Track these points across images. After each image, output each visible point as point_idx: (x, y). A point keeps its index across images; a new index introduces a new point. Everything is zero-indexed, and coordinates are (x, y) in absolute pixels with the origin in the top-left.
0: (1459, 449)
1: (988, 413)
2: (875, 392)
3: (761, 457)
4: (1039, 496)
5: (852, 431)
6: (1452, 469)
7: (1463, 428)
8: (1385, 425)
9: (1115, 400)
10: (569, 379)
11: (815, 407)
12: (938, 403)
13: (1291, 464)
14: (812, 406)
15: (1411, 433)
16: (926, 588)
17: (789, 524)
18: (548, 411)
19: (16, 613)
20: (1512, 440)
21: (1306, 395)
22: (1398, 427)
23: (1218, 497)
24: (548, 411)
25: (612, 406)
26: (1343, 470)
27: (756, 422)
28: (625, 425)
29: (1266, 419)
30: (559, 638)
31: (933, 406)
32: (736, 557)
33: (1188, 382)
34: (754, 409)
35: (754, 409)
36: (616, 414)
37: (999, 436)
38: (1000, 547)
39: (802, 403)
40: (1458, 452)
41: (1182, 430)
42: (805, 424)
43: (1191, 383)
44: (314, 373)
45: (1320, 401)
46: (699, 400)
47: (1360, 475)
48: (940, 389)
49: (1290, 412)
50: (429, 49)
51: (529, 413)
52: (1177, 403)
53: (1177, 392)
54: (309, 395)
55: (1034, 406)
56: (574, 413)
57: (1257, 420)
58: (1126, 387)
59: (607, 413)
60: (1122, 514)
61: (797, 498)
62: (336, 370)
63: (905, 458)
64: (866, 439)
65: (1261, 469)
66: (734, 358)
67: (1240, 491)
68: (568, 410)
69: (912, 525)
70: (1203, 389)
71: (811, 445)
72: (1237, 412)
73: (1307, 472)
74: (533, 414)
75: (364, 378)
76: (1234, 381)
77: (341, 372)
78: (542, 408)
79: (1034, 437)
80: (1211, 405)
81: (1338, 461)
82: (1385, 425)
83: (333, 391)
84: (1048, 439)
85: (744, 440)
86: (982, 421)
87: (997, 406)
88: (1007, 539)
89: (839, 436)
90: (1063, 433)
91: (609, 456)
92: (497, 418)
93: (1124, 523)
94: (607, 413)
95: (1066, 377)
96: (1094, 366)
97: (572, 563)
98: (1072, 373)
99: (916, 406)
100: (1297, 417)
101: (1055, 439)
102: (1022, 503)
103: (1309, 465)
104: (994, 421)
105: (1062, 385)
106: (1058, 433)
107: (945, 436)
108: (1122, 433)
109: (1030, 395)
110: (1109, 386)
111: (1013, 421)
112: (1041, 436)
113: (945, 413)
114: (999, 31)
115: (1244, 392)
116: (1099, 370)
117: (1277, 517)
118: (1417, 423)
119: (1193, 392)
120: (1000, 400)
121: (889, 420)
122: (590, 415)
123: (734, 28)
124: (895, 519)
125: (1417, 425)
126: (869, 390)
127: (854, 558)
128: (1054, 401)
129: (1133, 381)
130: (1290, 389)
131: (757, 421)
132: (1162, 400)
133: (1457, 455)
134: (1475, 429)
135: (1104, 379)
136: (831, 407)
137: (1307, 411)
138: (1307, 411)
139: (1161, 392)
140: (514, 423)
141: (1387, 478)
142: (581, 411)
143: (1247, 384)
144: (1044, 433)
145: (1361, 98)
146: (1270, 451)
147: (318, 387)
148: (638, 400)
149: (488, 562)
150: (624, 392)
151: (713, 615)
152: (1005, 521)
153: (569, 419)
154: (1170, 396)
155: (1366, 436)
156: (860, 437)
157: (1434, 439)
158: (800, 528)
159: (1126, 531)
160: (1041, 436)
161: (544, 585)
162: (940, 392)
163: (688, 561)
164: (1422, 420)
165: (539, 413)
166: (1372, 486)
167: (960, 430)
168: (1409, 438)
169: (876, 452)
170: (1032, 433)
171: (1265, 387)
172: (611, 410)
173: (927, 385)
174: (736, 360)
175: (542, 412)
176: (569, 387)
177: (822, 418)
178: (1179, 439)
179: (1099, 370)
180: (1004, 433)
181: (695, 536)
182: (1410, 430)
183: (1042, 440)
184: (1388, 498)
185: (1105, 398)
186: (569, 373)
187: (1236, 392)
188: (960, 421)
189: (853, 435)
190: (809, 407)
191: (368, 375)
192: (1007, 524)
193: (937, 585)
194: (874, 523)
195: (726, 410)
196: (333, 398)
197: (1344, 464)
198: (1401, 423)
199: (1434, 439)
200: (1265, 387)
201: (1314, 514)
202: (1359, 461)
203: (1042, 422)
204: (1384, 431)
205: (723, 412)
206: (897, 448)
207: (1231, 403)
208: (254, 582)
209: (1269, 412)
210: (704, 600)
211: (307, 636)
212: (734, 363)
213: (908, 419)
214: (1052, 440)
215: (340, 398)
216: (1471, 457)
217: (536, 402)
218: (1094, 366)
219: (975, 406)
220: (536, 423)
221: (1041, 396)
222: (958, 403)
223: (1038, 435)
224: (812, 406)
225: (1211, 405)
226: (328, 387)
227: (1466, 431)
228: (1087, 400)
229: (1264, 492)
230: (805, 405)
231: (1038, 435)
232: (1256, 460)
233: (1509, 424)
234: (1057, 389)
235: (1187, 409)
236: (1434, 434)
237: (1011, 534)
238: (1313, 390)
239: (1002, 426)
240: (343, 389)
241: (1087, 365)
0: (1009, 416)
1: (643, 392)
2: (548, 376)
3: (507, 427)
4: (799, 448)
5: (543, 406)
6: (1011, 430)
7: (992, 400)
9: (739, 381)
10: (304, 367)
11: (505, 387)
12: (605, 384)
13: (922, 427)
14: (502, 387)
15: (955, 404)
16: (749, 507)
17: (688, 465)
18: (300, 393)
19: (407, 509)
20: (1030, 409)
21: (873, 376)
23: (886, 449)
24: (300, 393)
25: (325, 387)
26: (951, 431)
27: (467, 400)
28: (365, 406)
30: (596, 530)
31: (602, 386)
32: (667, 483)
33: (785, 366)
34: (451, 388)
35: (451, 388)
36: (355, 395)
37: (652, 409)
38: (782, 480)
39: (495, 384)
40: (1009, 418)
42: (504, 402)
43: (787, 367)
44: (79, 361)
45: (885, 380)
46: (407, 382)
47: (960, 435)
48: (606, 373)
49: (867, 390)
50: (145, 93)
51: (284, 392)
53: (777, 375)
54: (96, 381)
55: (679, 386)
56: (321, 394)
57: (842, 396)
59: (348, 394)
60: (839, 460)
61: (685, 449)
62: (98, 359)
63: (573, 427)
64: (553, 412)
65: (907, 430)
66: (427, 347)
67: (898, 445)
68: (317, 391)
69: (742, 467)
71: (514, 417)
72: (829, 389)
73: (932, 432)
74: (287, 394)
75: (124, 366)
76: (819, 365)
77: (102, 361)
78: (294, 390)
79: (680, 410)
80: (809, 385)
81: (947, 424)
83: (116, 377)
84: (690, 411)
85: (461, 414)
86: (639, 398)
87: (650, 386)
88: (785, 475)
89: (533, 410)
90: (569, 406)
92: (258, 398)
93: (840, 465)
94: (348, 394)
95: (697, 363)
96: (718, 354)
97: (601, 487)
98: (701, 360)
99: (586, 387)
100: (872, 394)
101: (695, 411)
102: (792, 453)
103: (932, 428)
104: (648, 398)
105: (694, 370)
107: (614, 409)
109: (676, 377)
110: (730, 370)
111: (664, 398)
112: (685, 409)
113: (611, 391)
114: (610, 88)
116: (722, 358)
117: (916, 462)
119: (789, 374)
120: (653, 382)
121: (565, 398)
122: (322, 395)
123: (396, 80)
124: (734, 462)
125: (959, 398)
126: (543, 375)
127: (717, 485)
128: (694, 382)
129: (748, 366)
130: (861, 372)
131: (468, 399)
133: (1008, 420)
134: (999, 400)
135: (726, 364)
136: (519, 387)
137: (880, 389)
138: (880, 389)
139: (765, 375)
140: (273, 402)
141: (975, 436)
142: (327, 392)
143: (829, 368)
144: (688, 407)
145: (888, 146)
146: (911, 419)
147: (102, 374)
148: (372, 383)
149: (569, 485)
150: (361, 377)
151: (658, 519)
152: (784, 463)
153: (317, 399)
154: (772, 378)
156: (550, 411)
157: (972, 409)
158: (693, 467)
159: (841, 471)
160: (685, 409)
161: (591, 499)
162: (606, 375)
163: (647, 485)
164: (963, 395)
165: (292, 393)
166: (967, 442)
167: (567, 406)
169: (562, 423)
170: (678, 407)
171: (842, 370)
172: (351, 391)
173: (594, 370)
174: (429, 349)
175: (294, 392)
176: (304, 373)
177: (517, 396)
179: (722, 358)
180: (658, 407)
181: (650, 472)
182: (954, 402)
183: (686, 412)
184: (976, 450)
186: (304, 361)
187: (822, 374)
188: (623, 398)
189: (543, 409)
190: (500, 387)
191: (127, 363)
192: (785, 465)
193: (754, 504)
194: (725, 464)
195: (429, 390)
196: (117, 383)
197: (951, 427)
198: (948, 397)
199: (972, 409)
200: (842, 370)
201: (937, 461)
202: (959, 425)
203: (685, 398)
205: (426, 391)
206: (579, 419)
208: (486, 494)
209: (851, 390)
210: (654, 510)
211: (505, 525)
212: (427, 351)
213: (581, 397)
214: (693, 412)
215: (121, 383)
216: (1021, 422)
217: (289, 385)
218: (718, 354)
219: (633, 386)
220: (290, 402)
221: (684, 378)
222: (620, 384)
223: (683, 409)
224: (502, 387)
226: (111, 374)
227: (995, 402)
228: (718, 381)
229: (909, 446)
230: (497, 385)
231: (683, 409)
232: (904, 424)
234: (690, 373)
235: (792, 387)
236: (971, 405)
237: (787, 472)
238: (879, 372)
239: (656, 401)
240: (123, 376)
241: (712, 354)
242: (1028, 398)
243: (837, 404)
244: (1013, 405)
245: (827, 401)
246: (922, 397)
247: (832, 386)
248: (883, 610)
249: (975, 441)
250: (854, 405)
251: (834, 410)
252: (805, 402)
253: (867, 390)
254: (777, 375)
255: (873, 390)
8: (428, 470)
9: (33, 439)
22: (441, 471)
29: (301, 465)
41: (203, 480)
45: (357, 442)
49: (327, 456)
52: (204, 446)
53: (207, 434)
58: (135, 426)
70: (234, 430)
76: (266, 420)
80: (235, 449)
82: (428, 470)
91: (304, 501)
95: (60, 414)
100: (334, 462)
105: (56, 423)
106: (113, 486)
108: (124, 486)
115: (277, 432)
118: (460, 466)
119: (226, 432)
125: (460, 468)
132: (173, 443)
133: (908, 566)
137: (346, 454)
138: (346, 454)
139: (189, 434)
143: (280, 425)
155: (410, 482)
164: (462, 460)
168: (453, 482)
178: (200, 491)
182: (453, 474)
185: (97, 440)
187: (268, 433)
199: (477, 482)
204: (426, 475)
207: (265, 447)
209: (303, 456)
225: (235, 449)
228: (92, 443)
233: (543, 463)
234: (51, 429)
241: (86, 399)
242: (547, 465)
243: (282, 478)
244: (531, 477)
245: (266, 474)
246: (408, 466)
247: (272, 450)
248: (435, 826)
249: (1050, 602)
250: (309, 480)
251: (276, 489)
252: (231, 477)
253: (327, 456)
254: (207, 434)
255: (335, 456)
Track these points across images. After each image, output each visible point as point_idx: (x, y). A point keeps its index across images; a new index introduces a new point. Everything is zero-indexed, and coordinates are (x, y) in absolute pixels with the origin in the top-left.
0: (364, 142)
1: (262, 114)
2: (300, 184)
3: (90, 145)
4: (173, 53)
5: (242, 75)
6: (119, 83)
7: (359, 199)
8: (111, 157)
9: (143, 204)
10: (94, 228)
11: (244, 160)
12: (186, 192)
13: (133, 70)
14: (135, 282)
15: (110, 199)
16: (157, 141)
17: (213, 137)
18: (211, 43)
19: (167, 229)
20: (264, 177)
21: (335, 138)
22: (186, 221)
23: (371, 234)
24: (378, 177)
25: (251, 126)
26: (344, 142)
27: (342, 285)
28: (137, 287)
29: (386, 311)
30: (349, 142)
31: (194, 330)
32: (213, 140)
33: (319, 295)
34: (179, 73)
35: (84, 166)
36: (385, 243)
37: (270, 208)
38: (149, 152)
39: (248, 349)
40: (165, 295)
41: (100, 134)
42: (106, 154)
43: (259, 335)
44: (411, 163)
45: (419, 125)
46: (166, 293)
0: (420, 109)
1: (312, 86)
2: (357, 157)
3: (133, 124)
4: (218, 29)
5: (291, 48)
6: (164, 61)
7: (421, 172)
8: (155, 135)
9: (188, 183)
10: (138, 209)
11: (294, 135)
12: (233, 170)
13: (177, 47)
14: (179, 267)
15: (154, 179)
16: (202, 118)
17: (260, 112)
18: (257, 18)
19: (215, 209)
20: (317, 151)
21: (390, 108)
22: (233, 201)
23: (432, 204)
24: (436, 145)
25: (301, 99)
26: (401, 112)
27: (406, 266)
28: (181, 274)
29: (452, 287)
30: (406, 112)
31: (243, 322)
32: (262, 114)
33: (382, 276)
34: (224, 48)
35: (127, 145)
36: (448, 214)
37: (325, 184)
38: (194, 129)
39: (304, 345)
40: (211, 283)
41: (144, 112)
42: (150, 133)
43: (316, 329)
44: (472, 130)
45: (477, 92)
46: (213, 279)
----------------------------------------
**PROBLEMA BREVE**. Reescribe el material desde su comienzo hasta la línea que contiene "66: (734, 358)", ambas incluidas, renombrando "pixels" como "px" y sin modificar nada más.

**RESULTADO DEL EJERCICIO**.
Track these points across images. After each image, output each visible point as point_idx: (x, y). A point keeps its index across images; a new index introduces a new point. Everything is zero-indexed, and coordinates are (x, y) in absolute px with the origin in the top-left.
0: (1459, 449)
1: (988, 413)
2: (875, 392)
3: (761, 457)
4: (1039, 496)
5: (852, 431)
6: (1452, 469)
7: (1463, 428)
8: (1385, 425)
9: (1115, 400)
10: (569, 379)
11: (815, 407)
12: (938, 403)
13: (1291, 464)
14: (812, 406)
15: (1411, 433)
16: (926, 588)
17: (789, 524)
18: (548, 411)
19: (16, 613)
20: (1512, 440)
21: (1306, 395)
22: (1398, 427)
23: (1218, 497)
24: (548, 411)
25: (612, 406)
26: (1343, 470)
27: (756, 422)
28: (625, 425)
29: (1266, 419)
30: (559, 638)
31: (933, 406)
32: (736, 557)
33: (1188, 382)
34: (754, 409)
35: (754, 409)
36: (616, 414)
37: (999, 436)
38: (1000, 547)
39: (802, 403)
40: (1458, 452)
41: (1182, 430)
42: (805, 424)
43: (1191, 383)
44: (314, 373)
45: (1320, 401)
46: (699, 400)
47: (1360, 475)
48: (940, 389)
49: (1290, 412)
50: (429, 49)
51: (529, 413)
52: (1177, 403)
53: (1177, 392)
54: (309, 395)
55: (1034, 406)
56: (574, 413)
57: (1257, 420)
58: (1126, 387)
59: (607, 413)
60: (1122, 514)
61: (797, 498)
62: (336, 370)
63: (905, 458)
64: (866, 439)
65: (1261, 469)
66: (734, 358)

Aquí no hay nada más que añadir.